--- Dataset records ---
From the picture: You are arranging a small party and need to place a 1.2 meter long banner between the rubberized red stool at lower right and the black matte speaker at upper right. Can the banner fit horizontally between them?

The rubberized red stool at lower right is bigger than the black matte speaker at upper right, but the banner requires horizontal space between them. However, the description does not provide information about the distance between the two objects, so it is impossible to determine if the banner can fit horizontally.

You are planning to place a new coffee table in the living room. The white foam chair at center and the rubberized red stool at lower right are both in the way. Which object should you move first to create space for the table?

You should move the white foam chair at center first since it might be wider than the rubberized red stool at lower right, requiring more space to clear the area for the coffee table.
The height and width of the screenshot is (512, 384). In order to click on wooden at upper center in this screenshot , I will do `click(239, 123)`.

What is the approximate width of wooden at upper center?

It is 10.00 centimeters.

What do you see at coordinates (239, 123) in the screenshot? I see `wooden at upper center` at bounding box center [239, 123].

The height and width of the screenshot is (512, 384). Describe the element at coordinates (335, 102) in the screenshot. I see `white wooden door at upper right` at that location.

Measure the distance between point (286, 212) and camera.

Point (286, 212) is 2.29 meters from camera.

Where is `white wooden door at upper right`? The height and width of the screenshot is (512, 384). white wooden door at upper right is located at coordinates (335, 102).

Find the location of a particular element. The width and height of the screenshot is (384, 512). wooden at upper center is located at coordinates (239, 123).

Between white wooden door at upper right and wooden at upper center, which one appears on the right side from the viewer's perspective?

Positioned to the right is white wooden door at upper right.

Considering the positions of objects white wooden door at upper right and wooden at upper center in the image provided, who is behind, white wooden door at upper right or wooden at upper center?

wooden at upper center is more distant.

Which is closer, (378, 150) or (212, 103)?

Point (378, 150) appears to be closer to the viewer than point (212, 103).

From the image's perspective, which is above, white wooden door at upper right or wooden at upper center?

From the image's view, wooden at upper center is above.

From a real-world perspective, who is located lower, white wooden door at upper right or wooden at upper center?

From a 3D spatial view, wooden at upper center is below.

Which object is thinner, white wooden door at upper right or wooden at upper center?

--- Instruction ---
Rewrite these lines as a numbered list, omitting the blank lines.

--- Result for this task ---
1. From the picture: You are arranging a small party and need to place a 1.2 meter long banner between the rubberized red stool at lower right and the black matte speaker at upper right. Can the banner fit horizontally between them?
2. The rubberized red stool at lower right is bigger than the black matte speaker at upper right, but the banner requires horizontal space between them. However, the description does not provide information about the distance between the two objects, so it is impossible to determine if the banner can fit horizontally.
3. You are planning to place a new coffee table in the living room. The white foam chair at center and the rubberized red stool at lower right are both in the way. Which object should you move first to create space for the table?
4. You should move the white foam chair at center first since it might be wider than the rubberized red stool at lower right, requiring more space to clear the area for the coffee table.
5. The height and width of the screenshot is (512, 384). In order to click on wooden at upper center in this screenshot , I will do `click(239, 123)`.
6. What is the approximate width of wooden at upper center?
7. It is 10.00 centimeters.
8. What do you see at coordinates (239, 123) in the screenshot? I see `wooden at upper center` at bounding box center [239, 123].
9. The height and width of the screenshot is (512, 384). Describe the element at coordinates (335, 102) in the screenshot. I see `white wooden door at upper right` at that location.
10. Measure the distance between point (286, 212) and camera.
11. Point (286, 212) is 2.29 meters from camera.
12. Where is `white wooden door at upper right`? The height and width of the screenshot is (512, 384). white wooden door at upper right is located at coordinates (335, 102).
13. Find the location of a particular element. The width and height of the screenshot is (384, 512). wooden at upper center is located at coordinates (239, 123).
14. Between white wooden door at upper right and wooden at upper center, which one appears on the right side from the viewer's perspective?
15. Positioned to the right is white wooden door at upper right.
16. Considering the positions of objects white wooden door at upper right and wooden at upper center in the image provided, who is behind, white wooden door at upper right or wooden at upper center?
17. wooden at upper center is more distant.
18. Which is closer, (378, 150) or (212, 103)?
19. Point (378, 150) appears to be closer to the viewer than point (212, 103).
20. From the image's perspective, which is above, white wooden door at upper right or wooden at upper center?
21. From the image's view, wooden at upper center is above.
22. From a real-world perspective, who is located lower, white wooden door at upper right or wooden at upper center?
23. From a 3D spatial view, wooden at upper center is below.
24. Which object is thinner, white wooden door at upper right or wooden at upper center?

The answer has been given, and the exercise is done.